- Activity -
Could you print exactly the lines of the listing below, starting at the line that has "(377, 395) = (388, 172): purple" and ending at the line that has "(631, 619) = (370, 388): blue", and only those lines?

- Record extracts -
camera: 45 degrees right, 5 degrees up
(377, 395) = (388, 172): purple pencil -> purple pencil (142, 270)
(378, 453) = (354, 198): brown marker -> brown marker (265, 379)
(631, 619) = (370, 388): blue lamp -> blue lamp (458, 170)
--
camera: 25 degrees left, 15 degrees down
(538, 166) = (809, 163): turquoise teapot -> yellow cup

- Solution for this exercise -
(377, 395) = (388, 172): purple pencil -> purple pencil (142, 270)
(378, 453) = (354, 198): brown marker -> brown marker (265, 379)
(631, 619) = (370, 388): blue lamp -> blue lamp (458, 170)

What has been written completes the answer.